DATA PROVIDED »
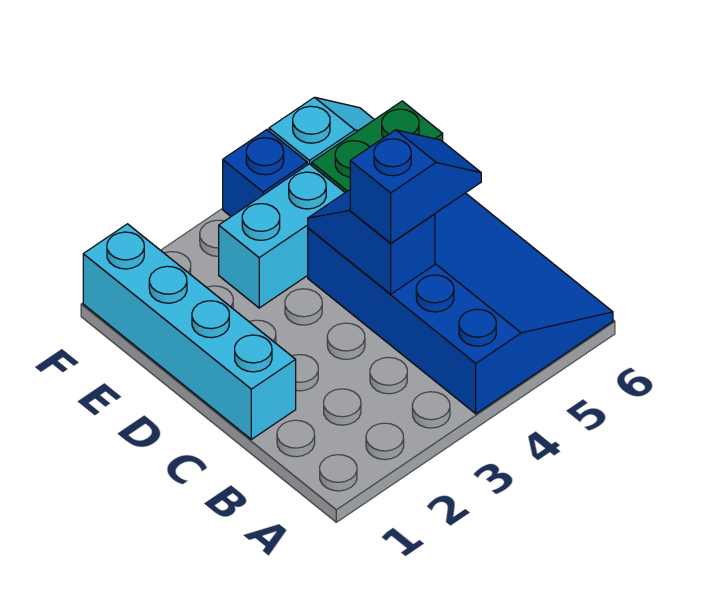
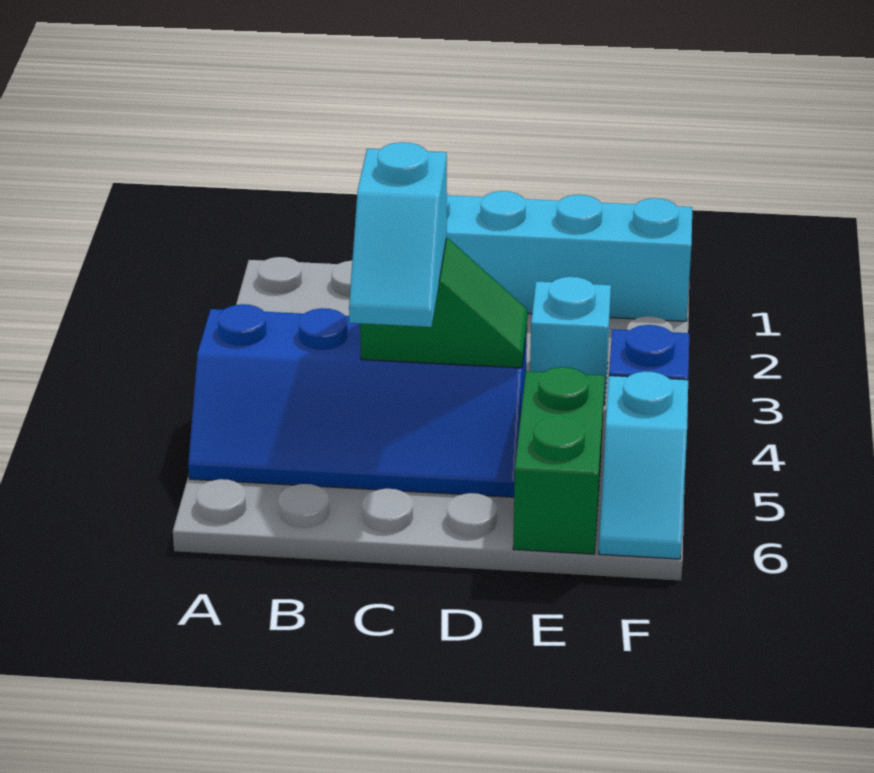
blue slope A4:D6 level 1 top 4 -> blue slope A4:D5 level 1 top 4
blue slope C4:D4 level 2 top C -> green slope C4:D4 level 2 top C
blue slope C4:C5 level 3 top 4 -> cyan slope C4:C5 level 3 top 4
cyan brick E3:E4 level 1 -> cyan brick E3 level 1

YOUR ASSIGNMENT »
Look through the listing, and copy each line in which the string "blue" turns up.

RESULT »
blue slope A4:D6 level 1 top 4 -> blue slope A4:D5 level 1 top 4
blue slope C4:D4 level 2 top C -> green slope C4:D4 level 2 top C
blue slope C4:C5 level 3 top 4 -> cyan slope C4:C5 level 3 top 4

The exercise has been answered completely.